## What you have to do
From the listing below, output only the lines starting at the line that has "regalo (marrón) |" and ending at the line that has "replace | maceta", exactly as they appear, ends included.

## Data records
- - -

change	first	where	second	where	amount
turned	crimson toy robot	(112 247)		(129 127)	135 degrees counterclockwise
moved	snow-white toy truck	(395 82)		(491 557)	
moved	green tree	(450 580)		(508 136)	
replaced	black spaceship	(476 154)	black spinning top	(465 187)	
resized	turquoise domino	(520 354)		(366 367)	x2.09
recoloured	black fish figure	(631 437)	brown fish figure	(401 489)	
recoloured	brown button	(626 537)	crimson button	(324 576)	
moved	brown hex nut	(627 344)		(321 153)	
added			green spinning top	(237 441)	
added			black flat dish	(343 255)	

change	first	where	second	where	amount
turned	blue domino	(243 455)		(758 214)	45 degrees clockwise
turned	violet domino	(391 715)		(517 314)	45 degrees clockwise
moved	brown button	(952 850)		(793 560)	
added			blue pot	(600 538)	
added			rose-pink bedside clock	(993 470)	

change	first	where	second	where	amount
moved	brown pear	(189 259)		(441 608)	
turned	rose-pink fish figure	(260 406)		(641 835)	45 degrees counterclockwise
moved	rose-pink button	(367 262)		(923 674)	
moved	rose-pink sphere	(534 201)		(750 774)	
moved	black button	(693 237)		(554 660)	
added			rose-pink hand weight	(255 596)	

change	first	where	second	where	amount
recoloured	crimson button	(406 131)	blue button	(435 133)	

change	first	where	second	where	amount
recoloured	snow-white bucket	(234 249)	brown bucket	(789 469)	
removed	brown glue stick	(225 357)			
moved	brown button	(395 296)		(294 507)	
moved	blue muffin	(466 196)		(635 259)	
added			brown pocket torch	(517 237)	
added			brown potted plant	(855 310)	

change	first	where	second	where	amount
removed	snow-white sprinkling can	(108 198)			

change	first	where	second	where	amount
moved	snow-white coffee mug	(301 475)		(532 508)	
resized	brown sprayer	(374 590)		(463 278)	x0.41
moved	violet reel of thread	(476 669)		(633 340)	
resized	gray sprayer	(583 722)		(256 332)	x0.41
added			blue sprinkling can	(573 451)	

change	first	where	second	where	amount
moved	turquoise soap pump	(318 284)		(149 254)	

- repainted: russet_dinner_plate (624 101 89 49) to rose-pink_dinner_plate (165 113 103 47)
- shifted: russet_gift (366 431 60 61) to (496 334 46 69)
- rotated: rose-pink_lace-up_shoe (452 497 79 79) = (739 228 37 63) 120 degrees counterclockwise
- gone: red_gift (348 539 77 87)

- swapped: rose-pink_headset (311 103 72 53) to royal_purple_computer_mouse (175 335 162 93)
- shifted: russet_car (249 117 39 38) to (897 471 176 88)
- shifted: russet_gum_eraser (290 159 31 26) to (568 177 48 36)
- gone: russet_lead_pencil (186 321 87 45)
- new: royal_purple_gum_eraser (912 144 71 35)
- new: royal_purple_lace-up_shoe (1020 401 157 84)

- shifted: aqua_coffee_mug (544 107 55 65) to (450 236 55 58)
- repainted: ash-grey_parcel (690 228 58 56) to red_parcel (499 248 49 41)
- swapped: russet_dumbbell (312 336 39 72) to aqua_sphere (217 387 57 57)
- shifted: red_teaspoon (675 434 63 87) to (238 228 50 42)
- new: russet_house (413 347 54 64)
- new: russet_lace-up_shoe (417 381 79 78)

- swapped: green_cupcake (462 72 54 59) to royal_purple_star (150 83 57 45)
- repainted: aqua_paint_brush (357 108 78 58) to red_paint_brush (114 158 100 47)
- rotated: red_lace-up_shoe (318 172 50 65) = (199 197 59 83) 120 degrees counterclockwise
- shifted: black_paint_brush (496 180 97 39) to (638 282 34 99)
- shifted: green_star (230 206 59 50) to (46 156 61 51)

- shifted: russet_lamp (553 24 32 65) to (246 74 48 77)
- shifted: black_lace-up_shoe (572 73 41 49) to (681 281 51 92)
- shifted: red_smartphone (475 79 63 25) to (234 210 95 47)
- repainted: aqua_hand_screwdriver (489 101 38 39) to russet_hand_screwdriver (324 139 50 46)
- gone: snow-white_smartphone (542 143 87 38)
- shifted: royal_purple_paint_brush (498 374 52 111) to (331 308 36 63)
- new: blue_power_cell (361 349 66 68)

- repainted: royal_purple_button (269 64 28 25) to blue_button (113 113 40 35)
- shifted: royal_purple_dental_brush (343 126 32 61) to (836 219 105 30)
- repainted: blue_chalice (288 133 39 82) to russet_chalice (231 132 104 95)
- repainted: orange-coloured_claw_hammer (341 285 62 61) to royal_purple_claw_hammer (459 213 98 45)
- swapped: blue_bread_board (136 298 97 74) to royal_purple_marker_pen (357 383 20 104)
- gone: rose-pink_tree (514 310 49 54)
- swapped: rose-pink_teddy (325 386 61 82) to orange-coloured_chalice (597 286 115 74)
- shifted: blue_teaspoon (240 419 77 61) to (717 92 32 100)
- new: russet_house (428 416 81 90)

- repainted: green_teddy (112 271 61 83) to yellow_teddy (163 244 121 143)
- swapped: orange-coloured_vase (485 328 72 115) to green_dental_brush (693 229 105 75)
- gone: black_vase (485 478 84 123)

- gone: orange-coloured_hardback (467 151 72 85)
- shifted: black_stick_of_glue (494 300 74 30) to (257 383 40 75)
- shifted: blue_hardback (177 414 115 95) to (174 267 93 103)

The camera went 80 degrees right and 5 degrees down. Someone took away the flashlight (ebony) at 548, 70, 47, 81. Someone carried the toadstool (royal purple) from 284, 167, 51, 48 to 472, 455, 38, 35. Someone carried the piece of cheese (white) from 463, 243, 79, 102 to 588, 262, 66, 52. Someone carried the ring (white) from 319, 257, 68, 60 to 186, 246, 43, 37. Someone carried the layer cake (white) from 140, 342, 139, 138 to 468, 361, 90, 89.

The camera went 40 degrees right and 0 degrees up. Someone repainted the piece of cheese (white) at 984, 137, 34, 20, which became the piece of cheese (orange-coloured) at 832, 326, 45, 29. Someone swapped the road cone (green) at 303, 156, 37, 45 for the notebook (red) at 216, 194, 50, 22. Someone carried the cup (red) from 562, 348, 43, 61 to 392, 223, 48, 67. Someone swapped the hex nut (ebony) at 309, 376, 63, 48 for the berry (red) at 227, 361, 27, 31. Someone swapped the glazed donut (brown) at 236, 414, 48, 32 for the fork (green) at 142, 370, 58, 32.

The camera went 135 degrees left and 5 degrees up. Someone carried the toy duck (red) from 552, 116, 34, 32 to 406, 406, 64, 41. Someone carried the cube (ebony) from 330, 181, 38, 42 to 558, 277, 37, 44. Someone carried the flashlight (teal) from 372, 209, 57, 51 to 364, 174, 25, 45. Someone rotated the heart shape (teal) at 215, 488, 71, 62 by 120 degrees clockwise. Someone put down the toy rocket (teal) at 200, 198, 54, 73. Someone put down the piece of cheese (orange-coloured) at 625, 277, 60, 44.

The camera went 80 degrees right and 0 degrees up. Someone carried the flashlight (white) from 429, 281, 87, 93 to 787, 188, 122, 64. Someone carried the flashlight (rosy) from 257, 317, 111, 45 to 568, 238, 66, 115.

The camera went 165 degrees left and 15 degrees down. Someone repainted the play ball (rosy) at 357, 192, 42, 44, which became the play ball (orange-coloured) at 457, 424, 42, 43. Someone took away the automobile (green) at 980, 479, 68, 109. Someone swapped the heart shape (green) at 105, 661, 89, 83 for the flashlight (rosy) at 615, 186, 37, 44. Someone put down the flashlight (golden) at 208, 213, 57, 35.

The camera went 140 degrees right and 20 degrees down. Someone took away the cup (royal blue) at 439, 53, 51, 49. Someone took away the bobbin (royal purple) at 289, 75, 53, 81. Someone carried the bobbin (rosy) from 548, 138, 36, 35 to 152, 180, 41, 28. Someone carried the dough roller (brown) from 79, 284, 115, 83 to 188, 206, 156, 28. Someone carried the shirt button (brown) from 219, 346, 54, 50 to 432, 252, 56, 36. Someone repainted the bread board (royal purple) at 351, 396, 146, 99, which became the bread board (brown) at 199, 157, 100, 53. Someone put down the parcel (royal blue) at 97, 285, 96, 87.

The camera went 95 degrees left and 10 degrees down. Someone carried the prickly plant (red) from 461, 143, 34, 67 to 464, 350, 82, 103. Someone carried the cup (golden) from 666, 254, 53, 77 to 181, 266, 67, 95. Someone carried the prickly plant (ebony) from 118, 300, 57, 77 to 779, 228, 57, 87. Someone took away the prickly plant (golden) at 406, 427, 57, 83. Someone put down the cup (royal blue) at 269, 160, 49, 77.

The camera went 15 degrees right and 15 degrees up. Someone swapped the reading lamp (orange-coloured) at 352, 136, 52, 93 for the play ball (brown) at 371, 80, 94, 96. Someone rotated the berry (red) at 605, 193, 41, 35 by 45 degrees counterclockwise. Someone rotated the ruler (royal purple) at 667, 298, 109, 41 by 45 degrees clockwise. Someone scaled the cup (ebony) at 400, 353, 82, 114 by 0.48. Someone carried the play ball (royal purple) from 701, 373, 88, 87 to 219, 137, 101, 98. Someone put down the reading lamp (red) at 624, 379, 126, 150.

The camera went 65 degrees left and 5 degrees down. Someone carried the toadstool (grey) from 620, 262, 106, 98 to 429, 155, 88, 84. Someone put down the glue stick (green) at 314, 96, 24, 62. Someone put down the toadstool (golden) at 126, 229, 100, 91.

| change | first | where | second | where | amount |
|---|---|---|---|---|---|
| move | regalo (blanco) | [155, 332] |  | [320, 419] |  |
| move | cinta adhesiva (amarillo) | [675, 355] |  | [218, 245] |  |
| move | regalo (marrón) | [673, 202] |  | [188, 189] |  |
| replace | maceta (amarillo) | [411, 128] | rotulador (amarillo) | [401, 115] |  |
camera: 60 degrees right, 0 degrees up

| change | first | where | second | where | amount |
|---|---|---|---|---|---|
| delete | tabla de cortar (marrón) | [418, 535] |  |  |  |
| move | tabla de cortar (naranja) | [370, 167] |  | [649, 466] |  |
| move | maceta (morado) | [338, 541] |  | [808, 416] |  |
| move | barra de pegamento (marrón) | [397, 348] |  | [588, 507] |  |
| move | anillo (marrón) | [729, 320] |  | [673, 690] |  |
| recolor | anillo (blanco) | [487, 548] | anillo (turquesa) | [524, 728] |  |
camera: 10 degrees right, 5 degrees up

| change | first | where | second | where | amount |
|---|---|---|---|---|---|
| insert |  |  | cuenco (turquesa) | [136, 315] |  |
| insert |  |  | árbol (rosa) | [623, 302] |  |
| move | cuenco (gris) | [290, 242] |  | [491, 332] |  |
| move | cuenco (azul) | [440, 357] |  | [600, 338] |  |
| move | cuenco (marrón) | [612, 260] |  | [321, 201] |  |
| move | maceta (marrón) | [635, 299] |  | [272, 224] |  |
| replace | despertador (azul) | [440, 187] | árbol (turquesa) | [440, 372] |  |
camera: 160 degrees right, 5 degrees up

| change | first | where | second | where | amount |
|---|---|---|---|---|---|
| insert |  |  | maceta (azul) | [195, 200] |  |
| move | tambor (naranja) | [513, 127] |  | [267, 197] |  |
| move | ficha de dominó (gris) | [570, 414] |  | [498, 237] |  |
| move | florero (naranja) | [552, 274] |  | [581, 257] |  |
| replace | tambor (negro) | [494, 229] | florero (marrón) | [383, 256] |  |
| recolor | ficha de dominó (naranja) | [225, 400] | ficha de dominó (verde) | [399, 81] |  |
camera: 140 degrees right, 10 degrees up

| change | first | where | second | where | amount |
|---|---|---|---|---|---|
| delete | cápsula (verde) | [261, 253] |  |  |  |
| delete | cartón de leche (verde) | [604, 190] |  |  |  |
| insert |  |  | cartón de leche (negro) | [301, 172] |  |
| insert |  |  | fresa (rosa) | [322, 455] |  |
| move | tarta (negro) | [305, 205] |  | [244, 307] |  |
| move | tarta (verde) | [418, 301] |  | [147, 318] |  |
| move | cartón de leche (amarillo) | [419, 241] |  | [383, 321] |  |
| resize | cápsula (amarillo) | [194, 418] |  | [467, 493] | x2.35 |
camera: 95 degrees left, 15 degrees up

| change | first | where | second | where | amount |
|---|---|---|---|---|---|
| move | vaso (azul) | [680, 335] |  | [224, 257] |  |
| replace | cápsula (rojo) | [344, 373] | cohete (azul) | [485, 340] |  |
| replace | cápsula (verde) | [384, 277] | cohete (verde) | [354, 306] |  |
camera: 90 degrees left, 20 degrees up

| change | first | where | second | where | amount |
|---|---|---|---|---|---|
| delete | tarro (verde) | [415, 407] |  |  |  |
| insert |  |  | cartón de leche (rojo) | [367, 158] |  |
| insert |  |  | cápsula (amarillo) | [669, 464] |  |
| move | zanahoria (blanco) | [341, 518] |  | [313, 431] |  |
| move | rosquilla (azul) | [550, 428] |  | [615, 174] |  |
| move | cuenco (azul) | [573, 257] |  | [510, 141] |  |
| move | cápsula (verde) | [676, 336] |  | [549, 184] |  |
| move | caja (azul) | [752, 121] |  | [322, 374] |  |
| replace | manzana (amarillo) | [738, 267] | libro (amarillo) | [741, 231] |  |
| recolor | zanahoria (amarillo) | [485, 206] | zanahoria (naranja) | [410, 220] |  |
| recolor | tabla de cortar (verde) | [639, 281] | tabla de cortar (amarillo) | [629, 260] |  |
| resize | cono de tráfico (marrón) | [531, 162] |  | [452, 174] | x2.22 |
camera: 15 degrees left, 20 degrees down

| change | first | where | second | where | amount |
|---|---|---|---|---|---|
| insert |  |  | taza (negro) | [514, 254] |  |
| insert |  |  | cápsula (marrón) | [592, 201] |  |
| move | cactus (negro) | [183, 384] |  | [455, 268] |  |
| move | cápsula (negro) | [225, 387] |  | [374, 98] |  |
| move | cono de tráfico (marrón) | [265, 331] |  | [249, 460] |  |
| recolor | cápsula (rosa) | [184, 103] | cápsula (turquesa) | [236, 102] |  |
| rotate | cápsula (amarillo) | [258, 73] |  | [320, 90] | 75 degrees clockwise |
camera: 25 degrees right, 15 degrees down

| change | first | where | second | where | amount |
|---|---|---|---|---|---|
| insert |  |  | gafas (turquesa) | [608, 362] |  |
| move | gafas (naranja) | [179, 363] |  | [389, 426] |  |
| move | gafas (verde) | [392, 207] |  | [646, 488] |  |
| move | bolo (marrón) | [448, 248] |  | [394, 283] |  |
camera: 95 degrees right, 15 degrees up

- - -

## Final answer
| move | regalo (marrón) | [673, 202] |  | [188, 189] |  |
| replace | maceta (amarillo) | [411, 128] | rotulador (amarillo) | [401, 115] |  |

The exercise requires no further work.